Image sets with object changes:
──────────────────────────────

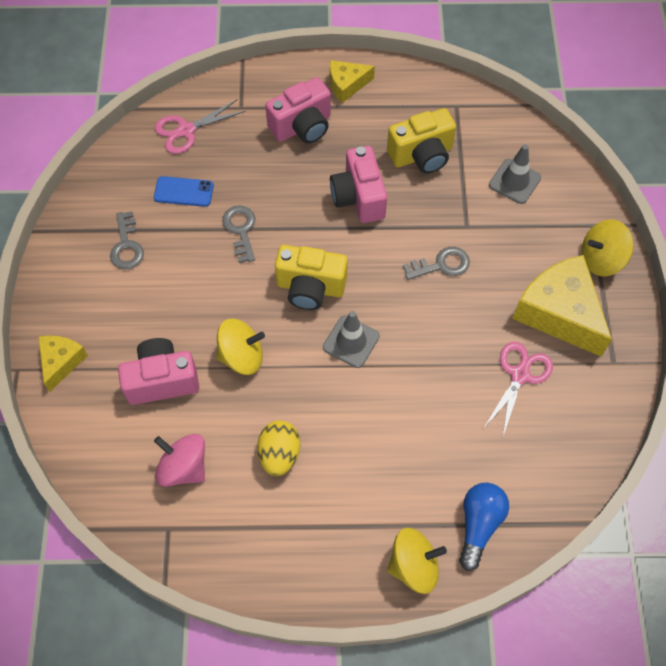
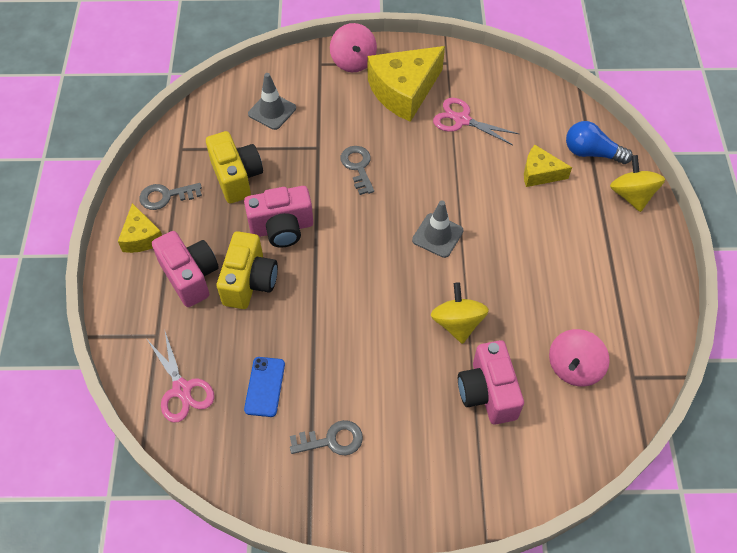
camera: 90 degrees left, 5 degrees down
(61, 362) = (474, 494): yellow cheese -> yellow cheese (540, 173)
(240, 230) = (315, 329): grey key -> grey key (166, 196)
(279, 454) = (551, 290): yellow egg -> none
(310, 287) = (382, 267): yellow camera -> yellow camera (249, 282)
(601, 259) = (353, 61): yellow spinning top -> pink spinning top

──────────────────────────────

TRY IT:
Respond with one number, namely the count of lines in the entries above that hold the word "yellow".

WRITTEN REPLY:
4